* [Provided data]
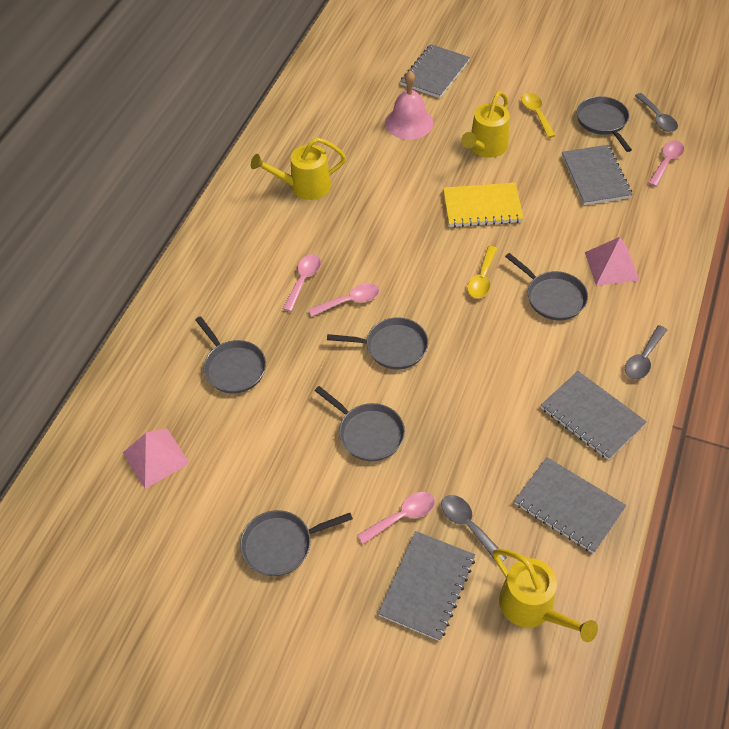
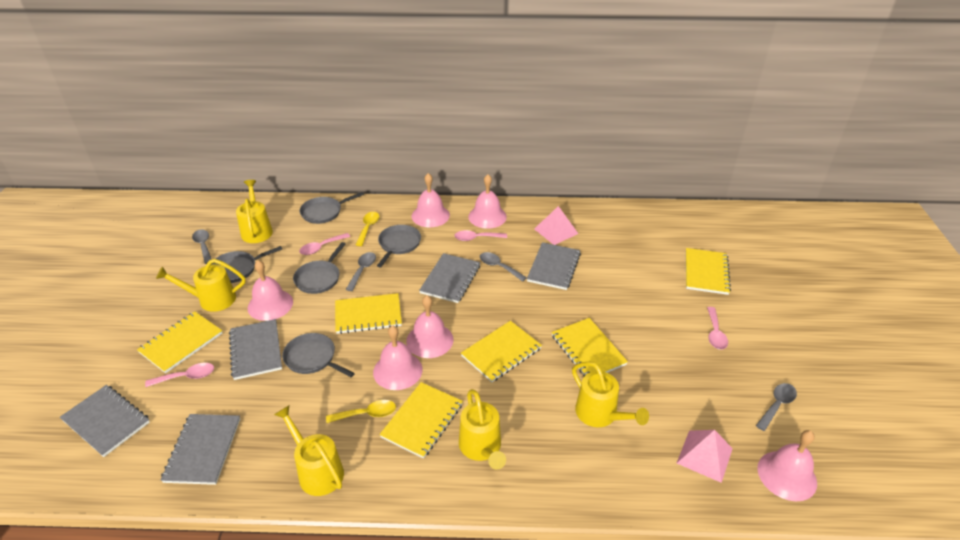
grey pan: [195,316,266,394] [240,510,353,576] [315,386,405,461] [327,317,428,369] [505,253,588,320] [577,96,632,152] = 6 -> [212,246,282,283] [282,333,355,377] [293,242,345,294] [299,192,364,224] [377,225,421,267] = 5
grey spoon: [441,495,507,562] [625,325,667,379] [635,93,678,132] = 3 -> [192,229,212,264] [346,252,376,291] [480,252,527,282] [756,383,797,431] = 4
pink bell: [385,71,433,140] = 1 -> [248,260,293,321] [373,325,423,390] [406,295,453,358] [412,173,450,228] [468,174,507,229] [757,430,817,501] = 6
yellow notebook: [443,183,524,227] = 1 -> [137,311,223,373] [335,293,402,334] [379,382,463,459] [461,321,542,382] [552,318,628,376] [686,248,731,295] = 6
yellow watering can: [251,138,346,200] [461,91,510,157] [493,549,598,642] = 3 -> [156,259,246,312] [236,180,273,243] [274,405,344,496] [459,389,506,470] [572,362,649,427] = 5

* [Try it] In the answer, give only the lines from the top of the data above through the line with "grey spoon: [441,495,507,562]", reproduced exactly; no picture may appear.

* [Solution to this problem]
grey pan: [195,316,266,394] [240,510,353,576] [315,386,405,461] [327,317,428,369] [505,253,588,320] [577,96,632,152] = 6 -> [212,246,282,283] [282,333,355,377] [293,242,345,294] [299,192,364,224] [377,225,421,267] = 5
grey spoon: [441,495,507,562] [625,325,667,379] [635,93,678,132] = 3 -> [192,229,212,264] [346,252,376,291] [480,252,527,282] [756,383,797,431] = 4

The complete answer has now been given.